- The task -
Please start at the first line of the records beneath and quote each line exactly, ending with the line containing "purple stacking toy".

[Dataset records]
* * * * * * *

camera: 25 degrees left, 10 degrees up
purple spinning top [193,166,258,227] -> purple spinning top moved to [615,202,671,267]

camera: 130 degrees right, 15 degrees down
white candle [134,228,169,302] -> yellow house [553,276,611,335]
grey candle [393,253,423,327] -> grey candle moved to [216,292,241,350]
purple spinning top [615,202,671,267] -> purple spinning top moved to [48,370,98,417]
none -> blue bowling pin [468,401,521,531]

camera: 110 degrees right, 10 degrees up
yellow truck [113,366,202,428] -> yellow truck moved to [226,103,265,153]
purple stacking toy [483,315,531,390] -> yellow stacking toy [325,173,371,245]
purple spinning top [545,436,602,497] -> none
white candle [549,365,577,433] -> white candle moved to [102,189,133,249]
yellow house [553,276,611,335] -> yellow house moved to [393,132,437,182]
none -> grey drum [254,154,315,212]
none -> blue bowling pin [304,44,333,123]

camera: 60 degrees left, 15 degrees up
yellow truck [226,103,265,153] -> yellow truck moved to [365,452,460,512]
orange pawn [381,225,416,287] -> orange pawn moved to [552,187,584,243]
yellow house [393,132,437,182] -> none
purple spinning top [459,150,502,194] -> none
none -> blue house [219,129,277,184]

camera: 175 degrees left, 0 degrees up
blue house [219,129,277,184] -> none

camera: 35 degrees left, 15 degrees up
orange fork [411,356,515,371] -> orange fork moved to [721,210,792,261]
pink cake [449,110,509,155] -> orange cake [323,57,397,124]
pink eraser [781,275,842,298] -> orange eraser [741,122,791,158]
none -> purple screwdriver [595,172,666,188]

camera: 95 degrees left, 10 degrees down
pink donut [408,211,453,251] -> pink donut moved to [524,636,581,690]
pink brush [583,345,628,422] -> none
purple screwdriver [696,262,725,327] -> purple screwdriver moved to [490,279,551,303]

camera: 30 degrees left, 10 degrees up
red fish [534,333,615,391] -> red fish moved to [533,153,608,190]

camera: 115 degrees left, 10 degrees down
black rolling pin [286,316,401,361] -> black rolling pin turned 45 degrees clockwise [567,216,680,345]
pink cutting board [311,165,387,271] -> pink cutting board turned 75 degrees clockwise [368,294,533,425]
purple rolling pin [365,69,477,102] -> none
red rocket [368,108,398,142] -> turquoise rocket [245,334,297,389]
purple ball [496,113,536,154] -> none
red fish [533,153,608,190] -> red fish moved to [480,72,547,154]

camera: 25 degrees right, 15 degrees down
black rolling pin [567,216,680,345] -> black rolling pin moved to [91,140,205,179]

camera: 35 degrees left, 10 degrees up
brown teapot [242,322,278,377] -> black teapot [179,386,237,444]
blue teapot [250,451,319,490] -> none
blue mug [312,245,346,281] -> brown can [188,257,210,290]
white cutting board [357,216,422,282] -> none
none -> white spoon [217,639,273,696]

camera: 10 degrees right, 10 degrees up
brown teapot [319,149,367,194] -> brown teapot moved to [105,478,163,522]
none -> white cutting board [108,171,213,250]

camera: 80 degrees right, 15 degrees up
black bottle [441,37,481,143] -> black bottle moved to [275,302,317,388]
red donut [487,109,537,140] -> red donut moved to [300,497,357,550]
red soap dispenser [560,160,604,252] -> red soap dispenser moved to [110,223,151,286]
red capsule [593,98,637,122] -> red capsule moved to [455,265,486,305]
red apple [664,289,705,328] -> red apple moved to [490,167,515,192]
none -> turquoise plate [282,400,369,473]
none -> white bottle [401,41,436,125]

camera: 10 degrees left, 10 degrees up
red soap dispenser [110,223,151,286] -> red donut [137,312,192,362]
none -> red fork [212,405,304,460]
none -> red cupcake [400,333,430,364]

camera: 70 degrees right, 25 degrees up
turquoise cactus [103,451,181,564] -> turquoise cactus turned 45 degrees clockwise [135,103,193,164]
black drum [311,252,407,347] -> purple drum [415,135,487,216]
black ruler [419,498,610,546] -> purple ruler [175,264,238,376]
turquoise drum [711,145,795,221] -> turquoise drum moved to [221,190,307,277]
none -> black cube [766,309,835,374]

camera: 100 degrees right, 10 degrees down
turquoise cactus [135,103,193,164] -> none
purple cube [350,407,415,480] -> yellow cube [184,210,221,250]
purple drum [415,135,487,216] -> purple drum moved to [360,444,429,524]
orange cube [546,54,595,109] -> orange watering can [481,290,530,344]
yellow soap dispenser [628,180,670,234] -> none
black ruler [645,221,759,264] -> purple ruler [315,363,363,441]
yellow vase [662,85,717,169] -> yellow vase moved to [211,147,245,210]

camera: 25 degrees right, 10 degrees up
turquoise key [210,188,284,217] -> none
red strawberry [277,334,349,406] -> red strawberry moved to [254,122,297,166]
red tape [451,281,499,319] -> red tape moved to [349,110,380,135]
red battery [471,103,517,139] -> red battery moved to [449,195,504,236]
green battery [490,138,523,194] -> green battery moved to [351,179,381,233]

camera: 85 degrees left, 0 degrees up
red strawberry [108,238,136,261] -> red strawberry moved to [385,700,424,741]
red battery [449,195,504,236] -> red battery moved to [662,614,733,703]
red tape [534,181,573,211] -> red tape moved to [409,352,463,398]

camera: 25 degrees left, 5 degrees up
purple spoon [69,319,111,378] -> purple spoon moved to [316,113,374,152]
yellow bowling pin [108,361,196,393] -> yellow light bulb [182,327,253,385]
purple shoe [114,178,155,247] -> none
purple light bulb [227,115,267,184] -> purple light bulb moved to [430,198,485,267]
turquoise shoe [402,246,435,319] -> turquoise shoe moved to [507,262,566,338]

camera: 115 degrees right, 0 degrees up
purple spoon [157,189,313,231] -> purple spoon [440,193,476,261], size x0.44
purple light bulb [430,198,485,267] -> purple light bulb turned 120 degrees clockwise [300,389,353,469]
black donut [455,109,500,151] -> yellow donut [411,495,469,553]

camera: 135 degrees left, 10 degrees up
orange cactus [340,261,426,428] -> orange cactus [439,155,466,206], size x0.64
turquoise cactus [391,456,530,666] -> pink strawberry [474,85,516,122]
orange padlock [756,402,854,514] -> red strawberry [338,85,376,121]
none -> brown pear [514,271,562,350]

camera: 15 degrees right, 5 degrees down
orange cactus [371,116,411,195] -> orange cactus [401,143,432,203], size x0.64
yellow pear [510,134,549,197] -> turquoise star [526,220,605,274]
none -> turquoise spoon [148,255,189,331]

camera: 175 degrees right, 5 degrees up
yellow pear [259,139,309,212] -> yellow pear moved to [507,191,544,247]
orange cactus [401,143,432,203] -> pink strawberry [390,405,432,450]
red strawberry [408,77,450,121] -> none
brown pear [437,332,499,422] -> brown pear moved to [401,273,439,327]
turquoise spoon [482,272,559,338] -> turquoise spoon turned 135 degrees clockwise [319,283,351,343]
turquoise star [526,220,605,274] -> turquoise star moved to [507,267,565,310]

* * * * * * *

- Answer to this exercise -
camera: 25 degrees left, 10 degrees up
purple spinning top [193,166,258,227] -> purple spinning top moved to [615,202,671,267]

camera: 130 degrees right, 15 degrees down
white candle [134,228,169,302] -> yellow house [553,276,611,335]
grey candle [393,253,423,327] -> grey candle moved to [216,292,241,350]
purple spinning top [615,202,671,267] -> purple spinning top moved to [48,370,98,417]
none -> blue bowling pin [468,401,521,531]

camera: 110 degrees right, 10 degrees up
yellow truck [113,366,202,428] -> yellow truck moved to [226,103,265,153]
purple stacking toy [483,315,531,390] -> yellow stacking toy [325,173,371,245]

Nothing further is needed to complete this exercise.